Exercise directions: A word-for-word copy of the data is what's wanted, with no pictures.

Information shown:
■ ■ ■ ■ ■ ■ ■
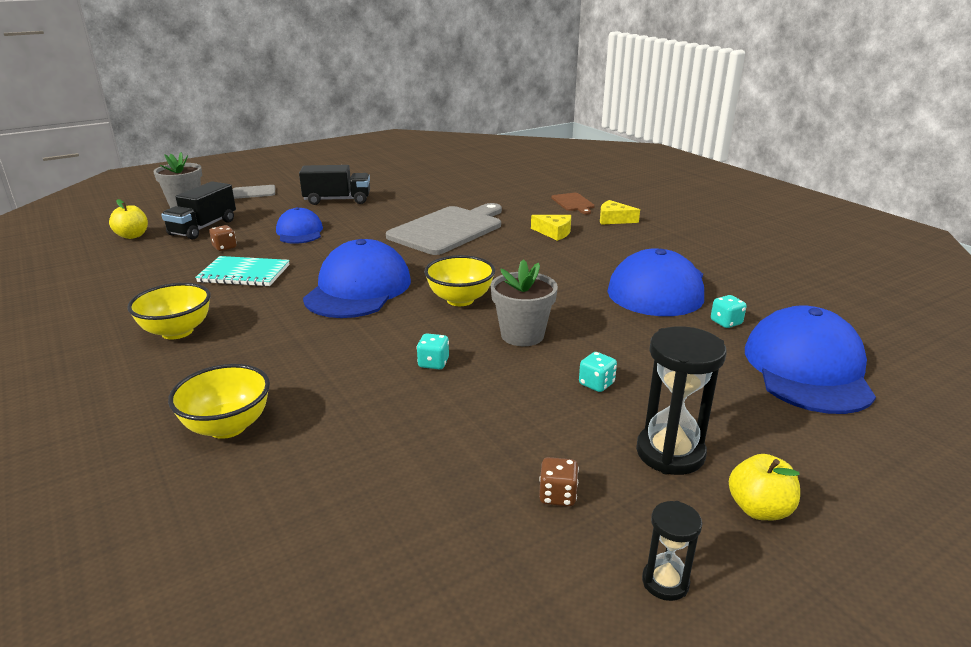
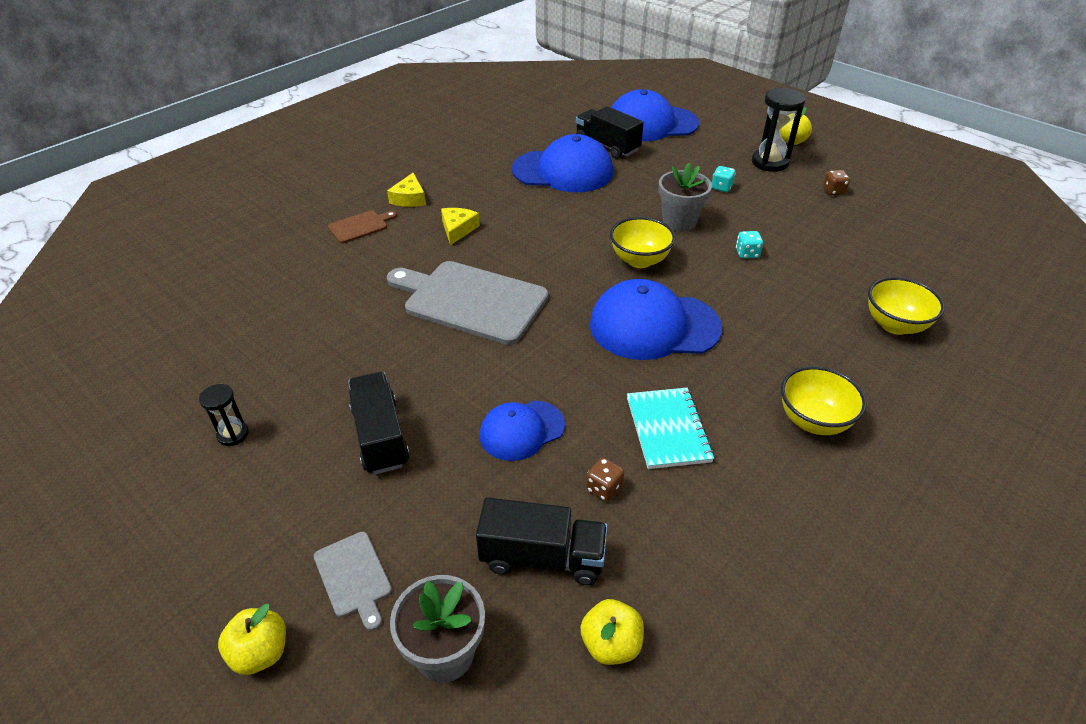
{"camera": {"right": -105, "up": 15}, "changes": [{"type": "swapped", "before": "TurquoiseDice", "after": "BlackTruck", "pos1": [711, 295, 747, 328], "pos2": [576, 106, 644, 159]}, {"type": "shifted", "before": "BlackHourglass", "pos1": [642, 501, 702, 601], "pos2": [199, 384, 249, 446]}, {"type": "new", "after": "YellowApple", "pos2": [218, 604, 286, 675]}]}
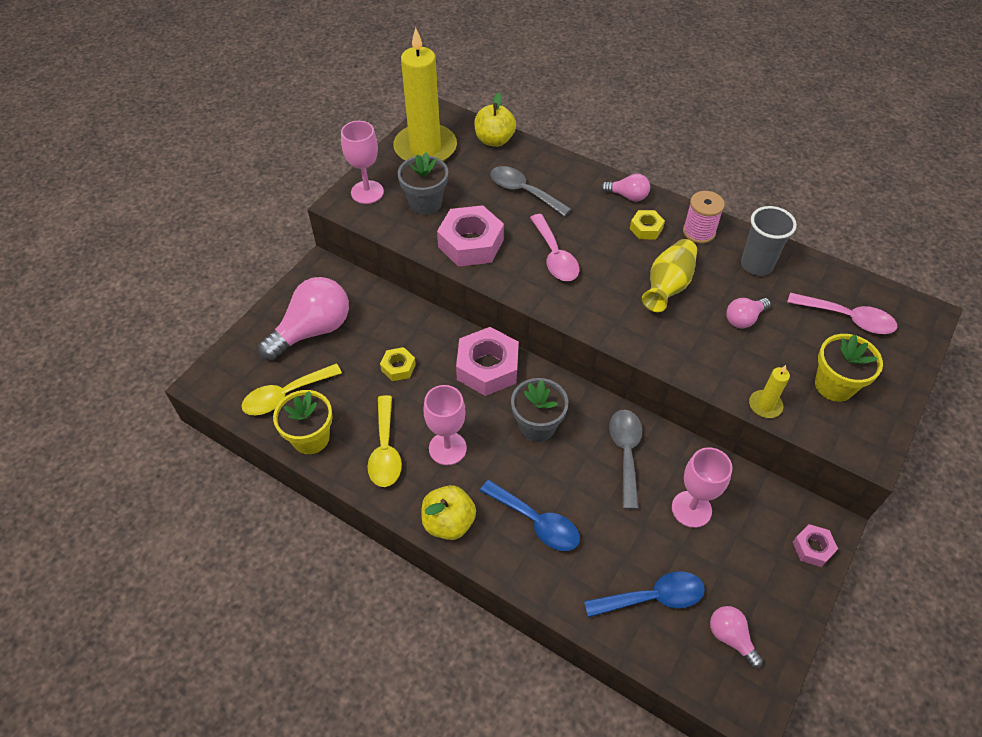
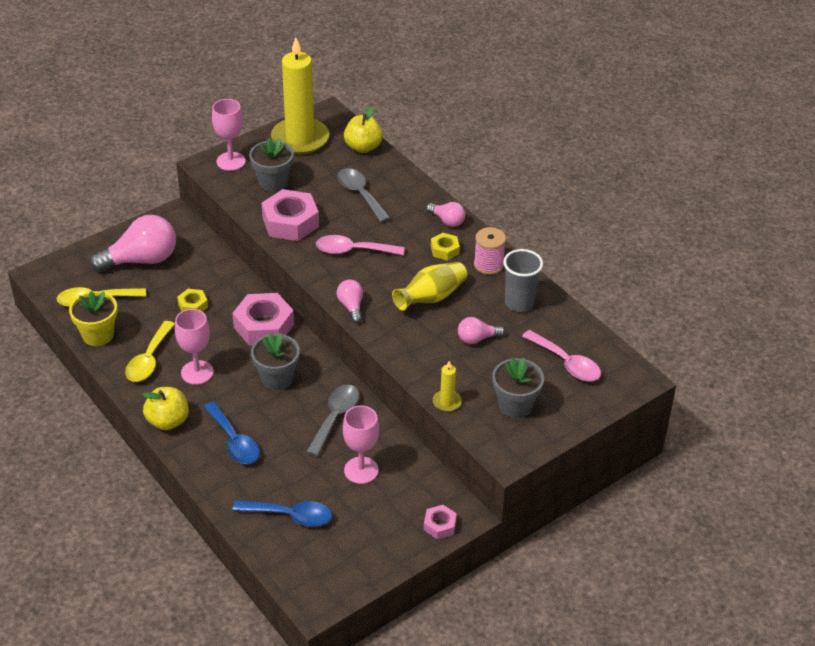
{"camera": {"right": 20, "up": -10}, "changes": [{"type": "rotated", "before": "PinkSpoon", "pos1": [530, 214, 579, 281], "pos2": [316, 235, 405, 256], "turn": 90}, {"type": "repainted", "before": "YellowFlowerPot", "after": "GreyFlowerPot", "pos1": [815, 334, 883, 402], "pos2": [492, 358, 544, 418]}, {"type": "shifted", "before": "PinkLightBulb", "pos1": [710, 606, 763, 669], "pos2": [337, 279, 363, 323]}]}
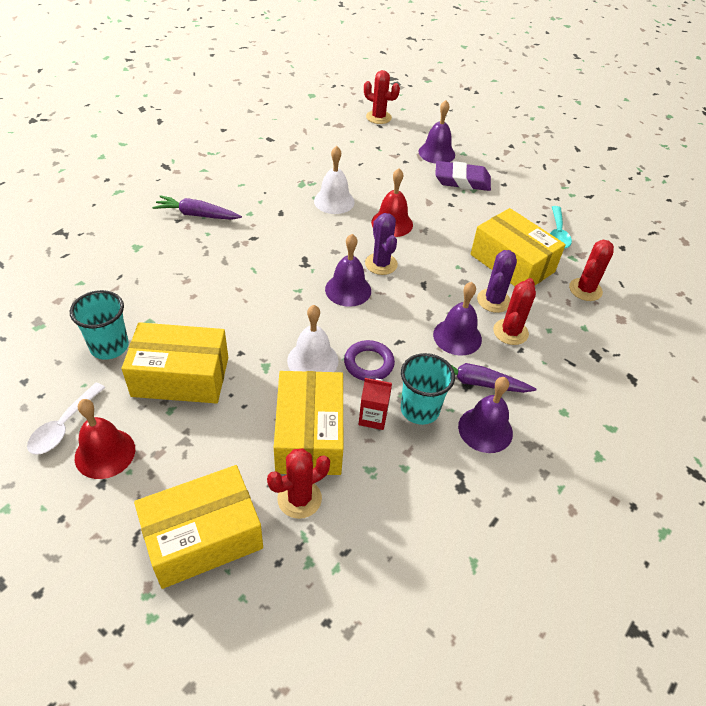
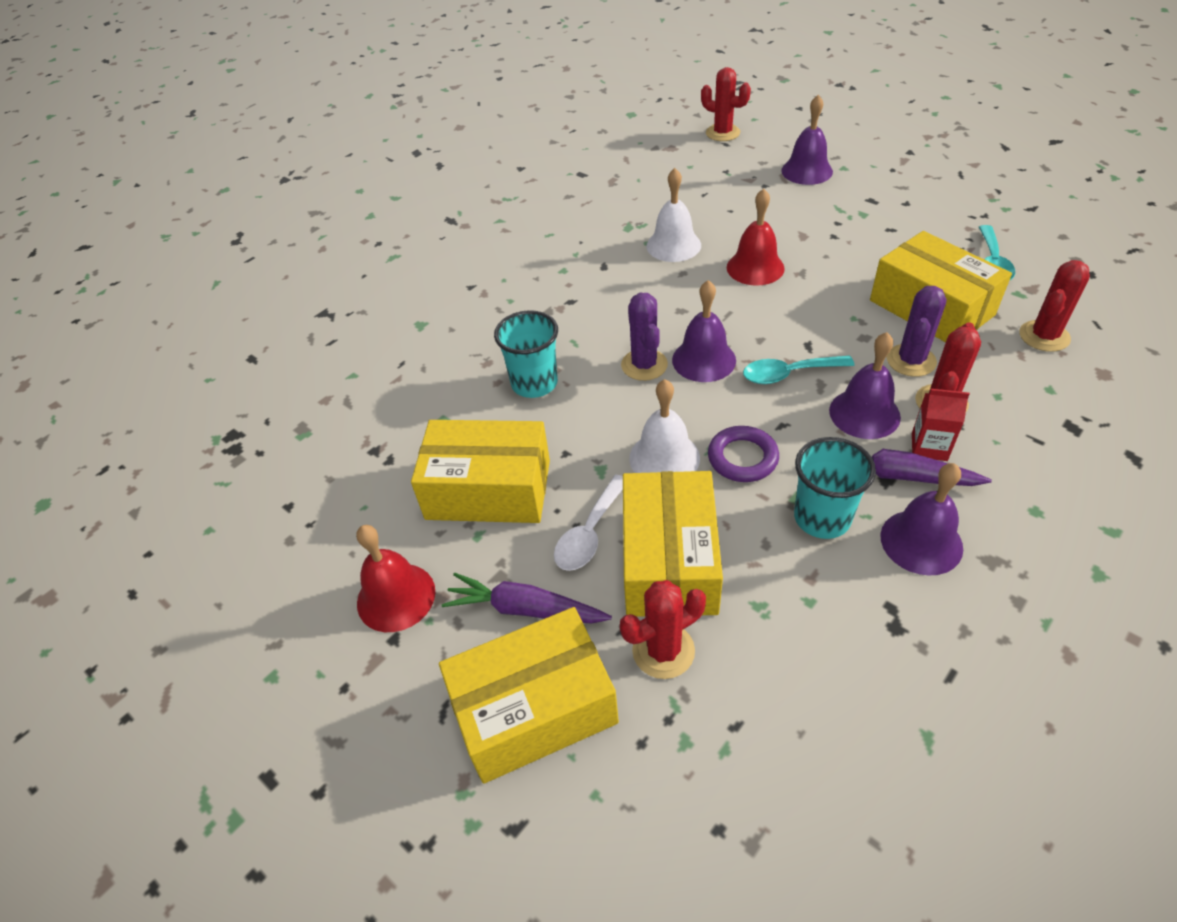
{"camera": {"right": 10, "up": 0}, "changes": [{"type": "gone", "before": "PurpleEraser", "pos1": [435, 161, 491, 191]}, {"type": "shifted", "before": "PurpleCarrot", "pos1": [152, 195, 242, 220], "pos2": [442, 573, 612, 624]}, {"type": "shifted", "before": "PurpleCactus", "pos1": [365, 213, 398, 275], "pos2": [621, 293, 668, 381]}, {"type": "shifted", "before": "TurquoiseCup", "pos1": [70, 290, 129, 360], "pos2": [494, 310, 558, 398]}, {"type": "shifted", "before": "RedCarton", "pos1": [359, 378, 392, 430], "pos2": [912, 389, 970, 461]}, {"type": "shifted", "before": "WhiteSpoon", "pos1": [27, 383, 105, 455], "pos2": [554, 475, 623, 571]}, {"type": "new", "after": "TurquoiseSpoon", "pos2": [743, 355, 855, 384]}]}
■ ■ ■ ■ ■ ■ ■
Written answer:
{"camera": {"right": -105, "up": 15}, "changes": [{"type": "swapped", "before": "TurquoiseDice", "after": "BlackTruck", "pos1": [711, 295, 747, 328], "pos2": [576, 106, 644, 159]}, {"type": "shifted", "before": "BlackHourglass", "pos1": [642, 501, 702, 601], "pos2": [199, 384, 249, 446]}, {"type": "new", "after": "YellowApple", "pos2": [218, 604, 286, 675]}]}
{"camera": {"right": 20, "up": -10}, "changes": [{"type": "rotated", "before": "PinkSpoon", "pos1": [530, 214, 579, 281], "pos2": [316, 235, 405, 256], "turn": 90}, {"type": "repainted", "before": "YellowFlowerPot", "after": "GreyFlowerPot", "pos1": [815, 334, 883, 402], "pos2": [492, 358, 544, 418]}, {"type": "shifted", "before": "PinkLightBulb", "pos1": [710, 606, 763, 669], "pos2": [337, 279, 363, 323]}]}
{"camera": {"right": 10, "up": 0}, "changes": [{"type": "gone", "before": "PurpleEraser", "pos1": [435, 161, 491, 191]}, {"type": "shifted", "before": "PurpleCarrot", "pos1": [152, 195, 242, 220], "pos2": [442, 573, 612, 624]}, {"type": "shifted", "before": "PurpleCactus", "pos1": [365, 213, 398, 275], "pos2": [621, 293, 668, 381]}, {"type": "shifted", "before": "TurquoiseCup", "pos1": [70, 290, 129, 360], "pos2": [494, 310, 558, 398]}, {"type": "shifted", "before": "RedCarton", "pos1": [359, 378, 392, 430], "pos2": [912, 389, 970, 461]}, {"type": "shifted", "before": "WhiteSpoon", "pos1": [27, 383, 105, 455], "pos2": [554, 475, 623, 571]}, {"type": "new", "after": "TurquoiseSpoon", "pos2": [743, 355, 855, 384]}]}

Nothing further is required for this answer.